*REQUIREMENT:*
Within the entries below, output exactly the lines between the line containing "orange cheese [906,596,944,625]" and the line containing "camera: 125 degrees left, 5 degrees down", inclusive, and omit any picture.

Object matching data
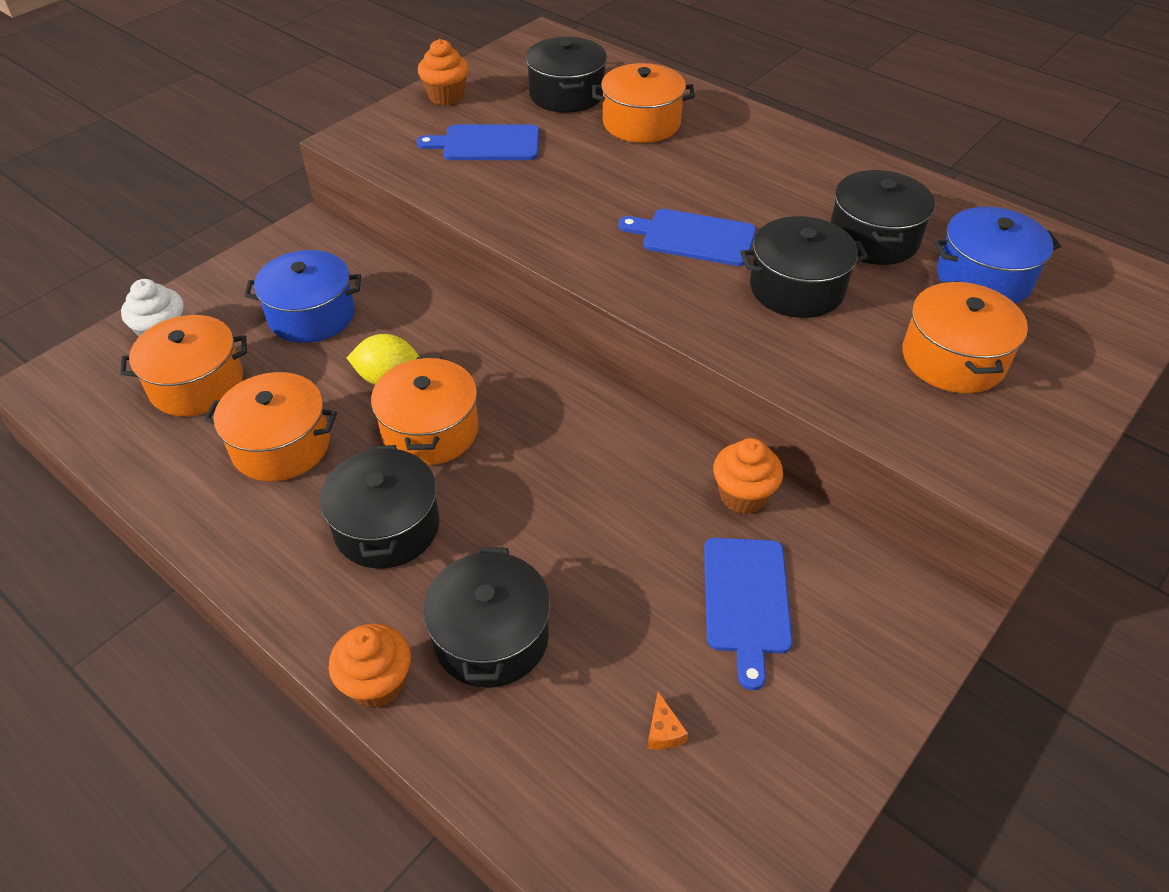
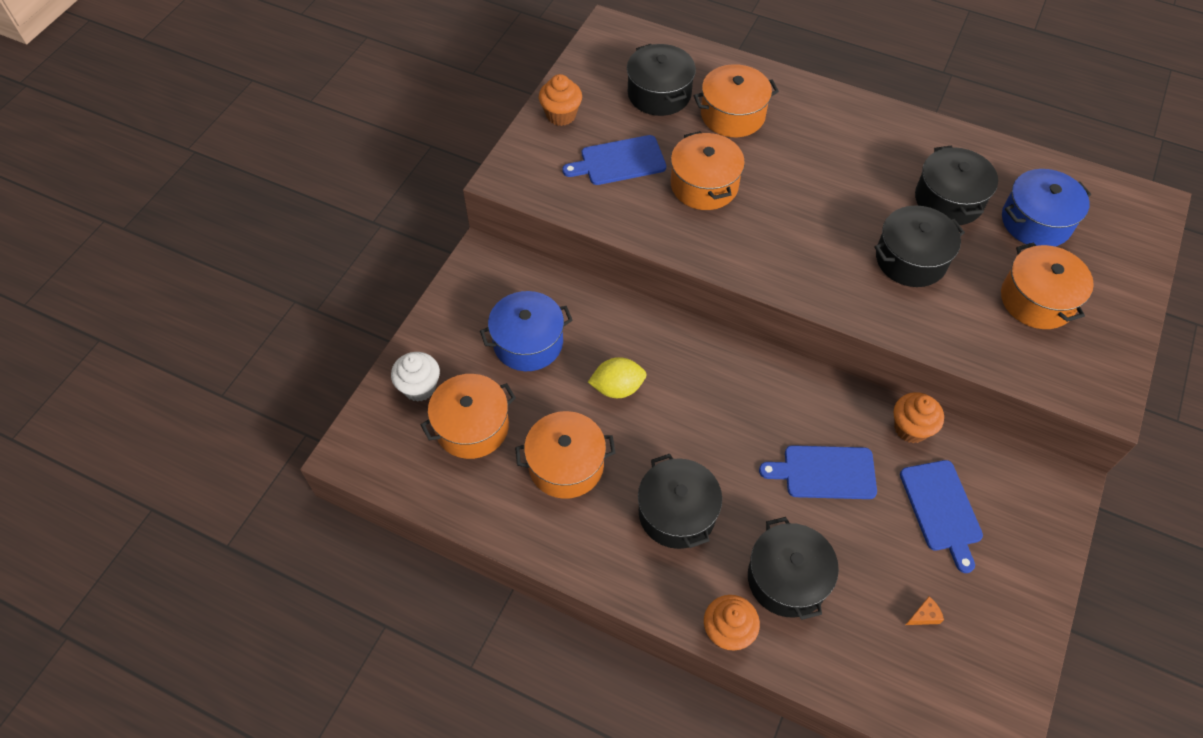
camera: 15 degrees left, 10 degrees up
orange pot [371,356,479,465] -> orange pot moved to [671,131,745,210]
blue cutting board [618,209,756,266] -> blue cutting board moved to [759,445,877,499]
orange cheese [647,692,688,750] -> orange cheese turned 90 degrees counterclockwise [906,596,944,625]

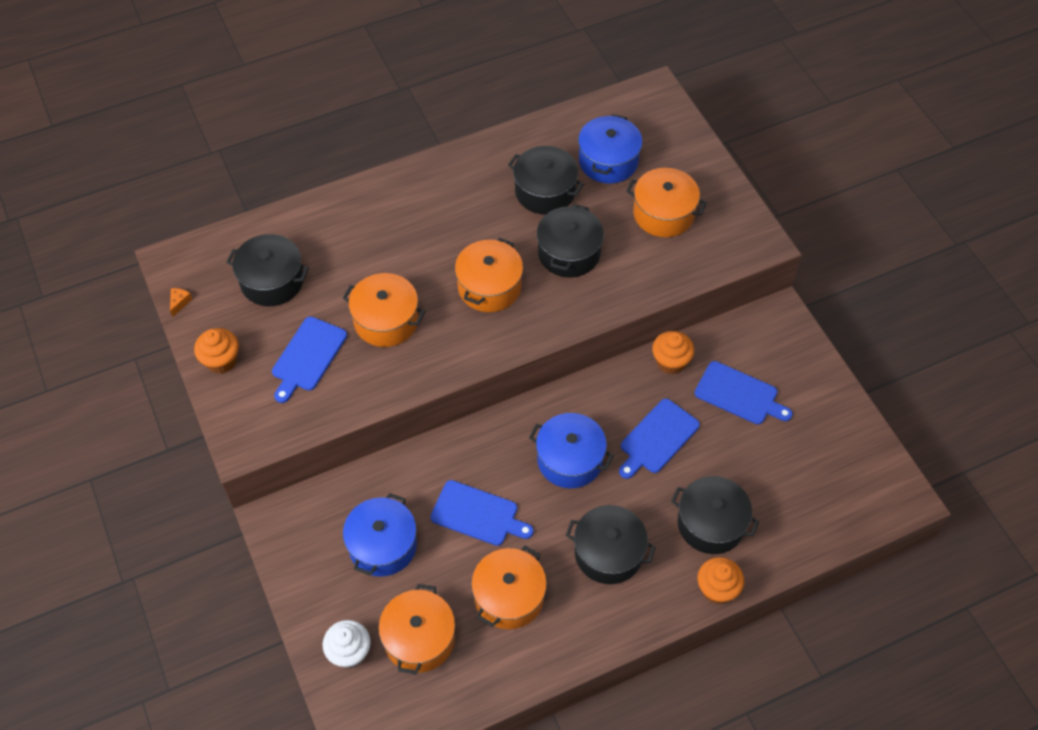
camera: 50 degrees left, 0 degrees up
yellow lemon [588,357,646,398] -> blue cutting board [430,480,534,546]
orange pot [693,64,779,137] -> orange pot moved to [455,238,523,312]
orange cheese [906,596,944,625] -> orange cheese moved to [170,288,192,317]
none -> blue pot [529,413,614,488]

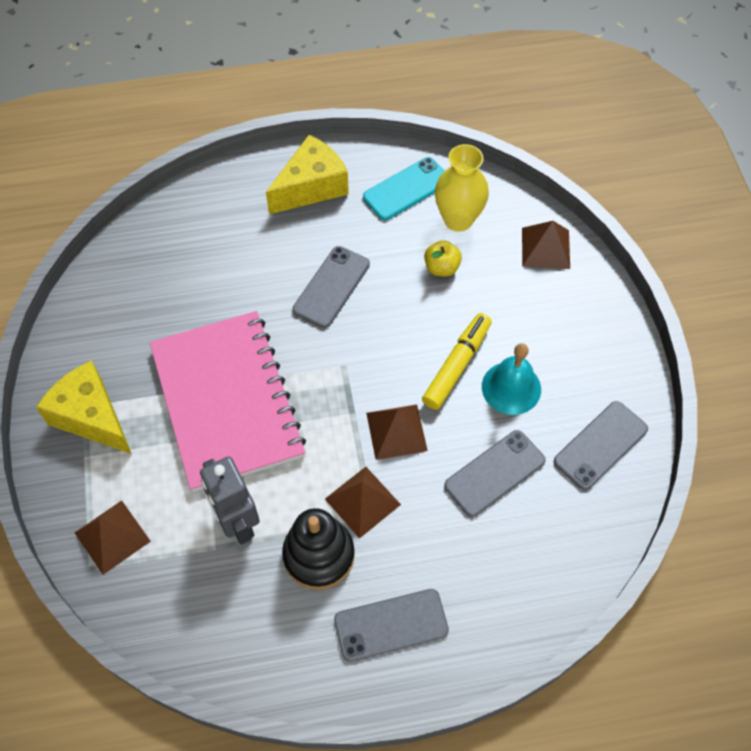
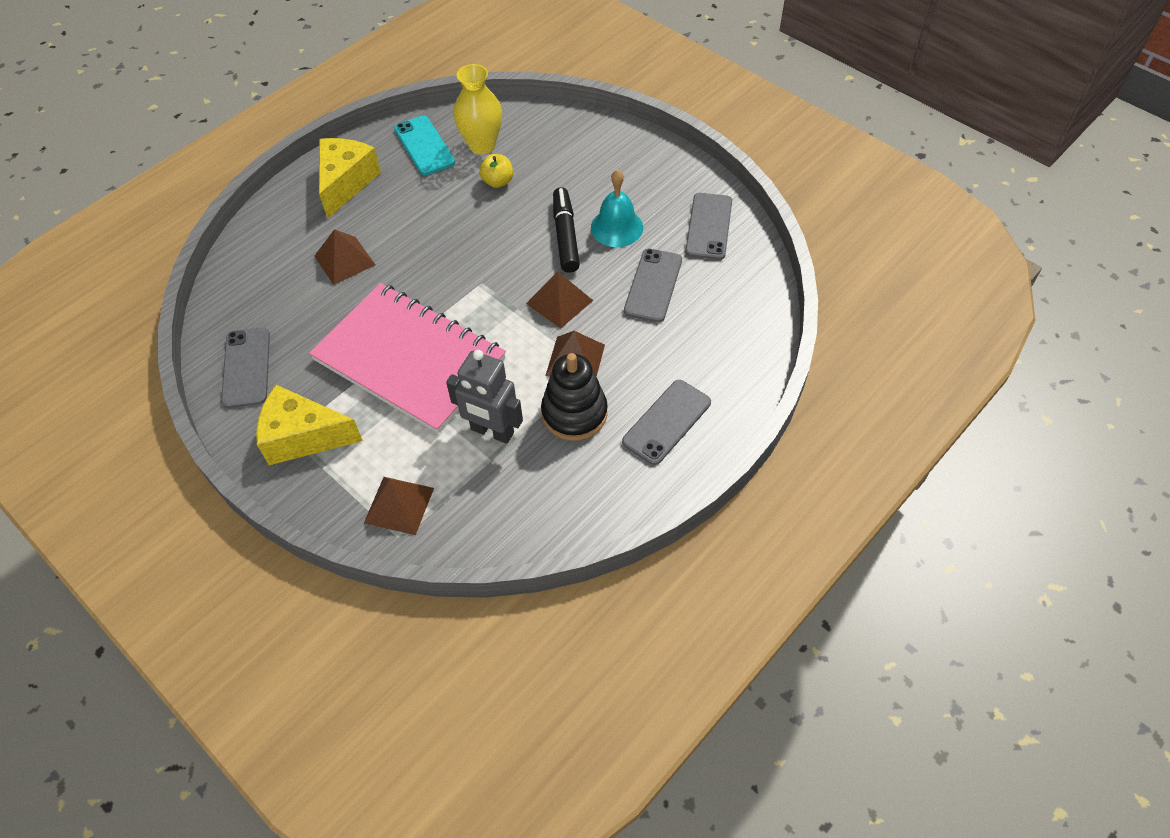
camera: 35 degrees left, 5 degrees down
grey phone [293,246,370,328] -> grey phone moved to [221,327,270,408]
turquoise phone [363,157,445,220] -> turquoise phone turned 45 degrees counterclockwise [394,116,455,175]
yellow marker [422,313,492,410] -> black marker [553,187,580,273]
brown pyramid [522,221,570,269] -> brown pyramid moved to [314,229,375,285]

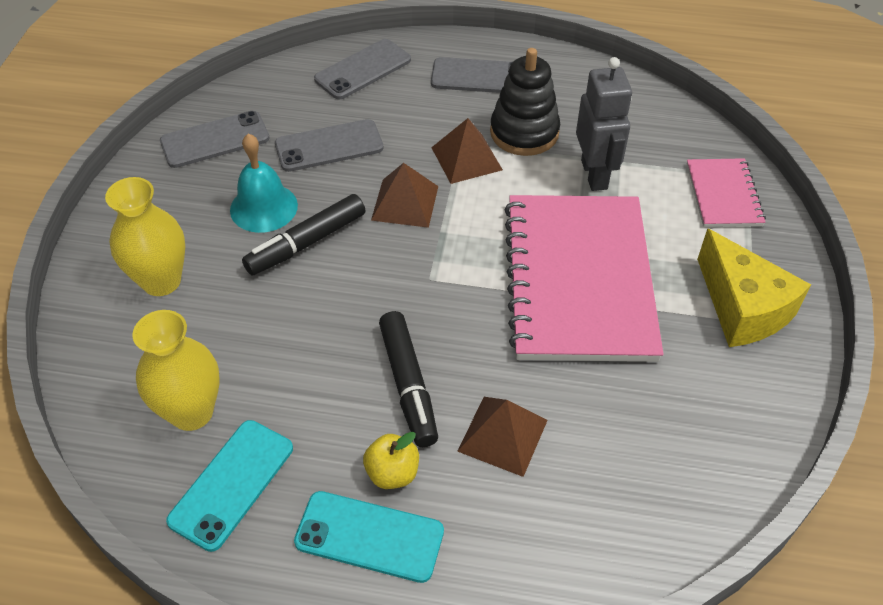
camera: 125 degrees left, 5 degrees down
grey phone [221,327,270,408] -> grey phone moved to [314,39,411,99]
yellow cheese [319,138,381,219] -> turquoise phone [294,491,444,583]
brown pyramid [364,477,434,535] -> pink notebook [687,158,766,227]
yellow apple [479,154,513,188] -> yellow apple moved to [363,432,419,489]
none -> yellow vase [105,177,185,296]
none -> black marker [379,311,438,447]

*EXERCISE ANSWER:*
orange cheese [906,596,944,625] -> orange cheese moved to [170,288,192,317]
none -> blue pot [529,413,614,488]

camera: 35 degrees left, 5 degrees down
grey phone [293,246,370,328] -> grey phone moved to [221,327,270,408]
turquoise phone [363,157,445,220] -> turquoise phone turned 45 degrees counterclockwise [394,116,455,175]
yellow marker [422,313,492,410] -> black marker [553,187,580,273]
brown pyramid [522,221,570,269] -> brown pyramid moved to [314,229,375,285]

camera: 125 degrees left, 5 degrees down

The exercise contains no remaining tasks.